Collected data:
'''
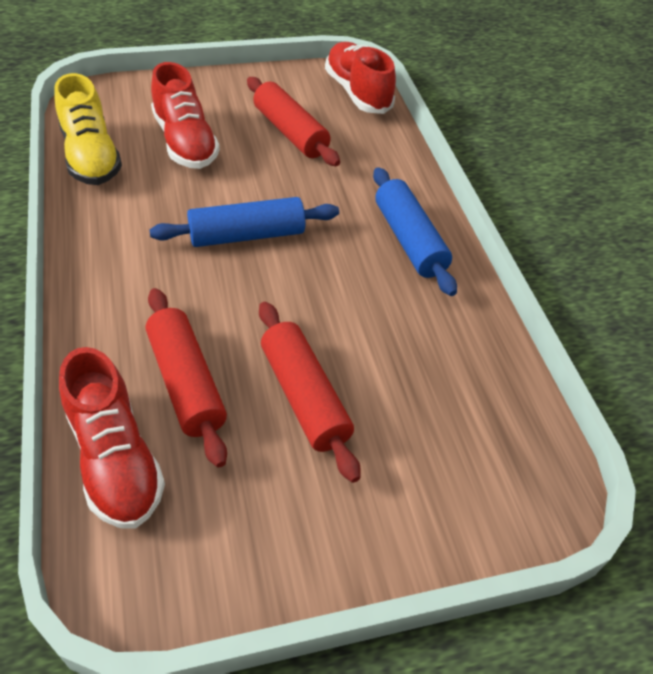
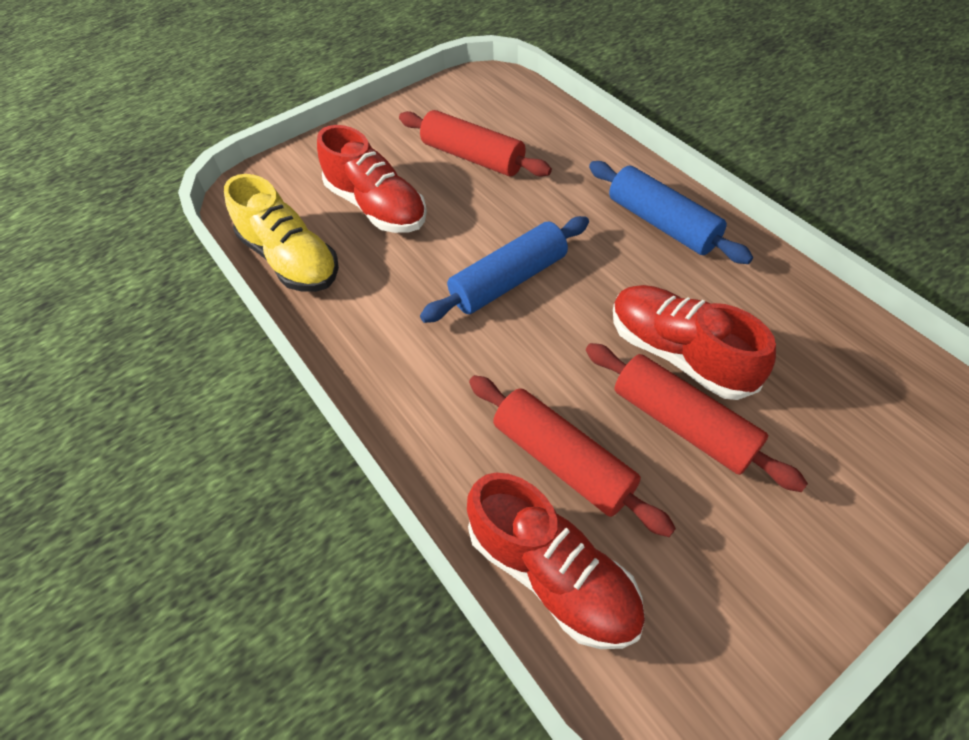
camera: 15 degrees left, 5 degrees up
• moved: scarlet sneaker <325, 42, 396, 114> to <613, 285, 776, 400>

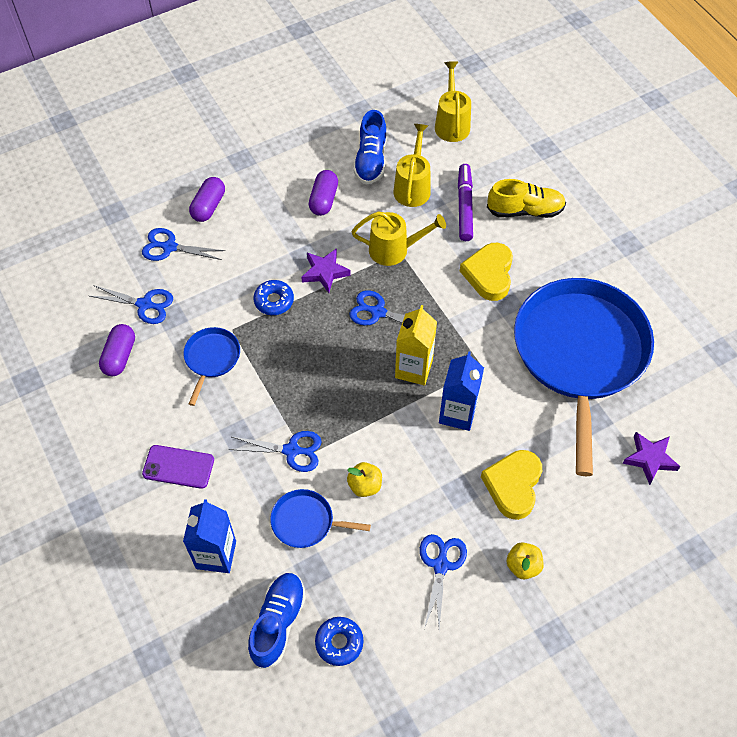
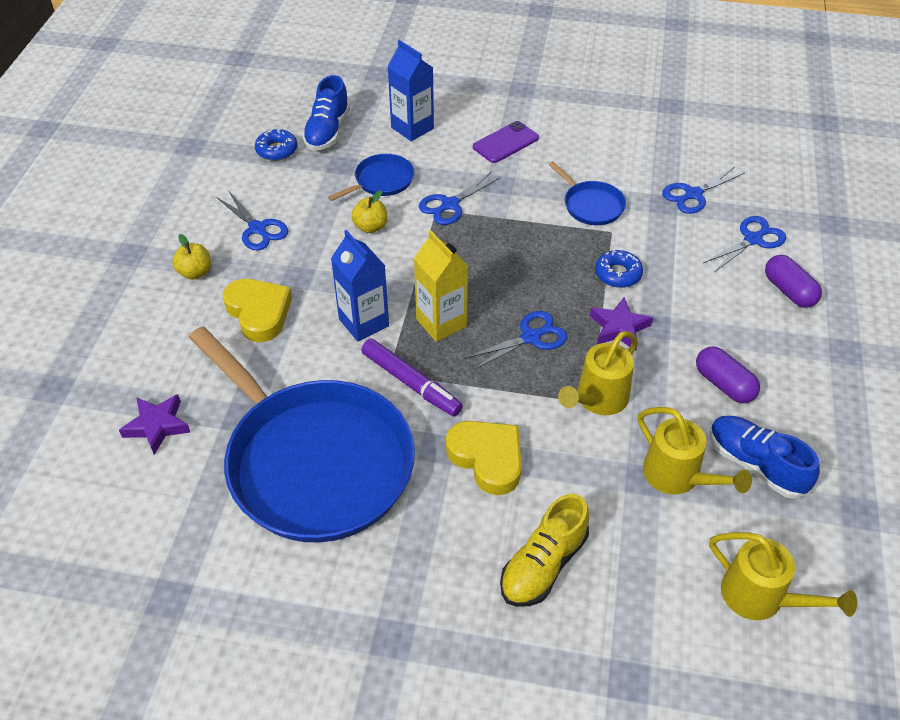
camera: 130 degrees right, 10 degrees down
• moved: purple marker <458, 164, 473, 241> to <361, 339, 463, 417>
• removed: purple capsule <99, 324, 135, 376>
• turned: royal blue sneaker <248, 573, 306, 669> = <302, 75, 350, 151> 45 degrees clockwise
'''
▸ AIM OF THE TASK:
Return every line holding the word "camera" from the records.

▸ TASK OUTPUT:
camera: 15 degrees left, 5 degrees up
camera: 130 degrees right, 10 degrees down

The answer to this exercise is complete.